Exercise goal
Produce an exact copy of all records below.

Working data
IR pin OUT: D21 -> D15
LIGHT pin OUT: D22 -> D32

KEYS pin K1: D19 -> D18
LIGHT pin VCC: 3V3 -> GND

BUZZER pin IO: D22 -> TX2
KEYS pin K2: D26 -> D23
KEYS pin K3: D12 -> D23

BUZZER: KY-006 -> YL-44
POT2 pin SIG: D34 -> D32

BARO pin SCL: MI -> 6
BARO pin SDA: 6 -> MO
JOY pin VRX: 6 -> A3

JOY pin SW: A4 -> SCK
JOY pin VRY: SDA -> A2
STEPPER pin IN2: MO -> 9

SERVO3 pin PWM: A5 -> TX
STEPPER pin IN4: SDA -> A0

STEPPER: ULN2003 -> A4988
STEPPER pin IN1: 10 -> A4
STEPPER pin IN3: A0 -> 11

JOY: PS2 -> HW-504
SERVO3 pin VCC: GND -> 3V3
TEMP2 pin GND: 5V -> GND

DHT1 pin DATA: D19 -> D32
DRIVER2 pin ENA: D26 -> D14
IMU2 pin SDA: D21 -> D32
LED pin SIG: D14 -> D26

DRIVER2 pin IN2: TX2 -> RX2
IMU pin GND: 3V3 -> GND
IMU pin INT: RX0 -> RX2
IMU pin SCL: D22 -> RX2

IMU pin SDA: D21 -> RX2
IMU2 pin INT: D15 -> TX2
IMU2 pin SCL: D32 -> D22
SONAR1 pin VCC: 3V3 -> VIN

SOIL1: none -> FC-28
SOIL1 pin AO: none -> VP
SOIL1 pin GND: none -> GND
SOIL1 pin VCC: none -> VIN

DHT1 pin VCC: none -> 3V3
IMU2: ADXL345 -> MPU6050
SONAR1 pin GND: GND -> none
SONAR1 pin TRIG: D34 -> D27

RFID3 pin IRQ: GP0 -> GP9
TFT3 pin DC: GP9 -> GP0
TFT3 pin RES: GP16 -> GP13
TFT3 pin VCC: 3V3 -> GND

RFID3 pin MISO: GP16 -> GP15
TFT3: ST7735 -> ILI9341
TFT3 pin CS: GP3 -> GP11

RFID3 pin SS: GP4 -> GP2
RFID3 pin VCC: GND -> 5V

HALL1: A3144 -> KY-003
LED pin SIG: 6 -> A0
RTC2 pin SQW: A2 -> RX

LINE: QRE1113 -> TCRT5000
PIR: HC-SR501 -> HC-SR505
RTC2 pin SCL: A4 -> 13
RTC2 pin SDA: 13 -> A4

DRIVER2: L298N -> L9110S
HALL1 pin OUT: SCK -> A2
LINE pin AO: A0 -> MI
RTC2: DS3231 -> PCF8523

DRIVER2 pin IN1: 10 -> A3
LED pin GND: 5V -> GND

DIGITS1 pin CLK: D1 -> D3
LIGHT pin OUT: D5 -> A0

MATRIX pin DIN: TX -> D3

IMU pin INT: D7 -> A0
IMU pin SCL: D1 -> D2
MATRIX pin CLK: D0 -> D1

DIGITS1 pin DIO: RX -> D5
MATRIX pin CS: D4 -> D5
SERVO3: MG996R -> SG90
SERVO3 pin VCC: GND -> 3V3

Reply to the task
IR pin OUT: D21 -> D15
LIGHT pin OUT: D22 -> D32

KEYS pin K1: D19 -> D18
LIGHT pin VCC: 3V3 -> GND

BUZZER pin IO: D22 -> TX2
KEYS pin K2: D26 -> D23
KEYS pin K3: D12 -> D23

BUZZER: KY-006 -> YL-44
POT2 pin SIG: D34 -> D32

BARO pin SCL: MI -> 6
BARO pin SDA: 6 -> MO
JOY pin VRX: 6 -> A3

JOY pin SW: A4 -> SCK
JOY pin VRY: SDA -> A2
STEPPER pin IN2: MO -> 9

SERVO3 pin PWM: A5 -> TX
STEPPER pin IN4: SDA -> A0

STEPPER: ULN2003 -> A4988
STEPPER pin IN1: 10 -> A4
STEPPER pin IN3: A0 -> 11

JOY: PS2 -> HW-504
SERVO3 pin VCC: GND -> 3V3
TEMP2 pin GND: 5V -> GND

DHT1 pin DATA: D19 -> D32
DRIVER2 pin ENA: D26 -> D14
IMU2 pin SDA: D21 -> D32
LED pin SIG: D14 -> D26

DRIVER2 pin IN2: TX2 -> RX2
IMU pin GND: 3V3 -> GND
IMU pin INT: RX0 -> RX2
IMU pin SCL: D22 -> RX2

IMU pin SDA: D21 -> RX2
IMU2 pin INT: D15 -> TX2
IMU2 pin SCL: D32 -> D22
SONAR1 pin VCC: 3V3 -> VIN

SOIL1: none -> FC-28
SOIL1 pin AO: none -> VP
SOIL1 pin GND: none -> GND
SOIL1 pin VCC: none -> VIN

DHT1 pin VCC: none -> 3V3
IMU2: ADXL345 -> MPU6050
SONAR1 pin GND: GND -> none
SONAR1 pin TRIG: D34 -> D27

RFID3 pin IRQ: GP0 -> GP9
TFT3 pin DC: GP9 -> GP0
TFT3 pin RES: GP16 -> GP13
TFT3 pin VCC: 3V3 -> GND

RFID3 pin MISO: GP16 -> GP15
TFT3: ST7735 -> ILI9341
TFT3 pin CS: GP3 -> GP11

RFID3 pin SS: GP4 -> GP2
RFID3 pin VCC: GND -> 5V

HALL1: A3144 -> KY-003
LED pin SIG: 6 -> A0
RTC2 pin SQW: A2 -> RX

LINE: QRE1113 -> TCRT5000
PIR: HC-SR501 -> HC-SR505
RTC2 pin SCL: A4 -> 13
RTC2 pin SDA: 13 -> A4

DRIVER2: L298N -> L9110S
HALL1 pin OUT: SCK -> A2
LINE pin AO: A0 -> MI
RTC2: DS3231 -> PCF8523

DRIVER2 pin IN1: 10 -> A3
LED pin GND: 5V -> GND

DIGITS1 pin CLK: D1 -> D3
LIGHT pin OUT: D5 -> A0

MATRIX pin DIN: TX -> D3

IMU pin INT: D7 -> A0
IMU pin SCL: D1 -> D2
MATRIX pin CLK: D0 -> D1

DIGITS1 pin DIO: RX -> D5
MATRIX pin CS: D4 -> D5
SERVO3: MG996R -> SG90
SERVO3 pin VCC: GND -> 3V3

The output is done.